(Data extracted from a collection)
+---+

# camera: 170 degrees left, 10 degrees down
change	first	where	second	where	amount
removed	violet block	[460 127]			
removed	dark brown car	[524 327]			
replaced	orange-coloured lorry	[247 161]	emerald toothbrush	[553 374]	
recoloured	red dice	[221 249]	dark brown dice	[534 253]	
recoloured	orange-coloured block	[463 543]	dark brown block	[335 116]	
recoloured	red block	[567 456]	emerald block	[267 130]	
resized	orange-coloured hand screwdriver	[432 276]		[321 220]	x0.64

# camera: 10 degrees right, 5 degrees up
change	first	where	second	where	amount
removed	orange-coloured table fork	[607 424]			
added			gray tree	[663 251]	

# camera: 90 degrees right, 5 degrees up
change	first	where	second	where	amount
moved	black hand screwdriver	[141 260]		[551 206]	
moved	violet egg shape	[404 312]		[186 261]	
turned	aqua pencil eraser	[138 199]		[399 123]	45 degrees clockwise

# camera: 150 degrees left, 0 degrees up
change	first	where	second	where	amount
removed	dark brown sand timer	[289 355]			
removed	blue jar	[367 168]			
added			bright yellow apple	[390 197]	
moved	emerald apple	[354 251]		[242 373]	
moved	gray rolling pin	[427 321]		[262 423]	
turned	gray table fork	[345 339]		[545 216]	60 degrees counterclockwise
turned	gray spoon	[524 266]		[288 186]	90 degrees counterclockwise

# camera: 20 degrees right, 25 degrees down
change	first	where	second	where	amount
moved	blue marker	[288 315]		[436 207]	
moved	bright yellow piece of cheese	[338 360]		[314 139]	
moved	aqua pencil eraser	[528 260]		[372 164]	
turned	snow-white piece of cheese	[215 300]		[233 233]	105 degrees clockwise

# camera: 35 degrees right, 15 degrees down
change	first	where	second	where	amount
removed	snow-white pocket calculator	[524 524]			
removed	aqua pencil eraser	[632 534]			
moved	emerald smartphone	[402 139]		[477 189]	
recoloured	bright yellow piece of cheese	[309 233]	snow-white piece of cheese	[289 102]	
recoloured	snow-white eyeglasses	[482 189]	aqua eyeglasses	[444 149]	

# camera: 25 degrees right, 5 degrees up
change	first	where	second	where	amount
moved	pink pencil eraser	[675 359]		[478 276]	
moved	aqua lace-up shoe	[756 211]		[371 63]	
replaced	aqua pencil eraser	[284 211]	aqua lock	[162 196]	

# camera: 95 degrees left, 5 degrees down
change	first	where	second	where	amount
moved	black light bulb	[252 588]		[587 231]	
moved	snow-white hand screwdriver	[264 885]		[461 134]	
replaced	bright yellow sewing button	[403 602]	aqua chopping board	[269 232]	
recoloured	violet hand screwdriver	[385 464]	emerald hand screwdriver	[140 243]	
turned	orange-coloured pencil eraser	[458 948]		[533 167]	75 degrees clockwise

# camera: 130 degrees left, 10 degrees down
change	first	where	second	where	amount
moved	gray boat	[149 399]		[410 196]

+---+

Output the records above exactly as written.

Result:
# camera: 170 degrees left, 10 degrees down
change	first	where	second	where	amount
removed	violet block	[460 127]			
removed	dark brown car	[524 327]			
replaced	orange-coloured lorry	[247 161]	emerald toothbrush	[553 374]	
recoloured	red dice	[221 249]	dark brown dice	[534 253]	
recoloured	orange-coloured block	[463 543]	dark brown block	[335 116]	
recoloured	red block	[567 456]	emerald block	[267 130]	
resized	orange-coloured hand screwdriver	[432 276]		[321 220]	x0.64

# camera: 10 degrees right, 5 degrees up
change	first	where	second	where	amount
removed	orange-coloured table fork	[607 424]			
added			gray tree	[663 251]	

# camera: 90 degrees right, 5 degrees up
change	first	where	second	where	amount
moved	black hand screwdriver	[141 260]		[551 206]	
moved	violet egg shape	[404 312]		[186 261]	
turned	aqua pencil eraser	[138 199]		[399 123]	45 degrees clockwise

# camera: 150 degrees left, 0 degrees up
change	first	where	second	where	amount
removed	dark brown sand timer	[289 355]			
removed	blue jar	[367 168]			
added			bright yellow apple	[390 197]	
moved	emerald apple	[354 251]		[242 373]	
moved	gray rolling pin	[427 321]		[262 423]	
turned	gray table fork	[345 339]		[545 216]	60 degrees counterclockwise
turned	gray spoon	[524 266]		[288 186]	90 degrees counterclockwise

# camera: 20 degrees right, 25 degrees down
change	first	where	second	where	amount
moved	blue marker	[288 315]		[436 207]	
moved	bright yellow piece of cheese	[338 360]		[314 139]	
moved	aqua pencil eraser	[528 260]		[372 164]	
turned	snow-white piece of cheese	[215 300]		[233 233]	105 degrees clockwise

# camera: 35 degrees right, 15 degrees down
change	first	where	second	where	amount
removed	snow-white pocket calculator	[524 524]			
removed	aqua pencil eraser	[632 534]			
moved	emerald smartphone	[402 139]		[477 189]	
recoloured	bright yellow piece of cheese	[309 233]	snow-white piece of cheese	[289 102]	
recoloured	snow-white eyeglasses	[482 189]	aqua eyeglasses	[444 149]	

# camera: 25 degrees right, 5 degrees up
change	first	where	second	where	amount
moved	pink pencil eraser	[675 359]		[478 276]	
moved	aqua lace-up shoe	[756 211]		[371 63]	
replaced	aqua pencil eraser	[284 211]	aqua lock	[162 196]	

# camera: 95 degrees left, 5 degrees down
change	first	where	second	where	amount
moved	black light bulb	[252 588]		[587 231]	
moved	snow-white hand screwdriver	[264 885]		[461 134]	
replaced	bright yellow sewing button	[403 602]	aqua chopping board	[269 232]	
recoloured	violet hand screwdriver	[385 464]	emerald hand screwdriver	[140 243]	
turned	orange-coloured pencil eraser	[458 948]		[533 167]	75 degrees clockwise

# camera: 130 degrees left, 10 degrees down
change	first	where	second	where	amount
moved	gray boat	[149 399]		[410 196]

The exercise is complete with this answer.